**** Data to use

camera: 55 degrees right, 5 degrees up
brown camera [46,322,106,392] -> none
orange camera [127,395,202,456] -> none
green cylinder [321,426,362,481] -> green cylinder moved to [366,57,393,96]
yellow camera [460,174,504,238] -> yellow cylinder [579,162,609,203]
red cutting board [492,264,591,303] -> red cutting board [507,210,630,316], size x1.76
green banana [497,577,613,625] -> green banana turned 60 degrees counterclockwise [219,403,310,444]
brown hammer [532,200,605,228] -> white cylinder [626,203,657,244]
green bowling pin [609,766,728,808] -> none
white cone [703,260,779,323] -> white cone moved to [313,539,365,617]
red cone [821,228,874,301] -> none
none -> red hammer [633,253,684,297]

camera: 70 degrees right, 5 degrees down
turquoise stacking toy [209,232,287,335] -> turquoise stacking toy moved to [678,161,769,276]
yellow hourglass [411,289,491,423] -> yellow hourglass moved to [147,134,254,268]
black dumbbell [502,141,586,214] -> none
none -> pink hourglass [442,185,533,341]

********
**** Data to use

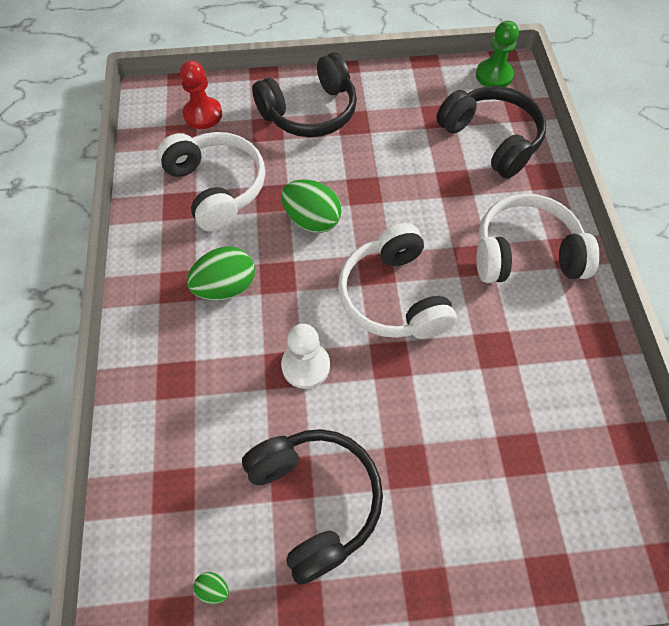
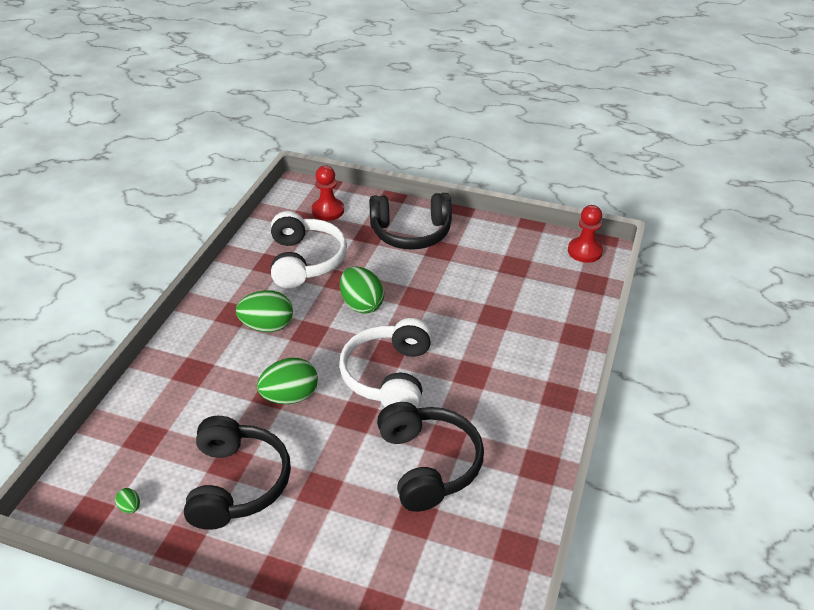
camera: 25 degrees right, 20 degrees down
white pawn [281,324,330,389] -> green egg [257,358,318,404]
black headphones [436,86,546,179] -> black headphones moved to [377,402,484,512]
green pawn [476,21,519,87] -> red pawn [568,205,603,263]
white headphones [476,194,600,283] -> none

********
**** Data to use

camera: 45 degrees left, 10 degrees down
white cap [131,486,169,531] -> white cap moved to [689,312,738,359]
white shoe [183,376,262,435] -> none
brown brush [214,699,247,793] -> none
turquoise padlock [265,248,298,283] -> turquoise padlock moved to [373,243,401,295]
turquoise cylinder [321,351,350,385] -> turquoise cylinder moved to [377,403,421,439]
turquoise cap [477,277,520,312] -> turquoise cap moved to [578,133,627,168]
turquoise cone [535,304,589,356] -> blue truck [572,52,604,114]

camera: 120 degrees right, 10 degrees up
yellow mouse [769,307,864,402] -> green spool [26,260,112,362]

********

Required action = Look back at the entries above and repeat, unchanged, every line from the line holding "camera: 55 degrees right, 5 degrees up" through the line holding "none -> pink hourglass [442,185,533,341]".

Problem solution =
camera: 55 degrees right, 5 degrees up
brown camera [46,322,106,392] -> none
orange camera [127,395,202,456] -> none
green cylinder [321,426,362,481] -> green cylinder moved to [366,57,393,96]
yellow camera [460,174,504,238] -> yellow cylinder [579,162,609,203]
red cutting board [492,264,591,303] -> red cutting board [507,210,630,316], size x1.76
green banana [497,577,613,625] -> green banana turned 60 degrees counterclockwise [219,403,310,444]
brown hammer [532,200,605,228] -> white cylinder [626,203,657,244]
green bowling pin [609,766,728,808] -> none
white cone [703,260,779,323] -> white cone moved to [313,539,365,617]
red cone [821,228,874,301] -> none
none -> red hammer [633,253,684,297]

camera: 70 degrees right, 5 degrees down
turquoise stacking toy [209,232,287,335] -> turquoise stacking toy moved to [678,161,769,276]
yellow hourglass [411,289,491,423] -> yellow hourglass moved to [147,134,254,268]
black dumbbell [502,141,586,214] -> none
none -> pink hourglass [442,185,533,341]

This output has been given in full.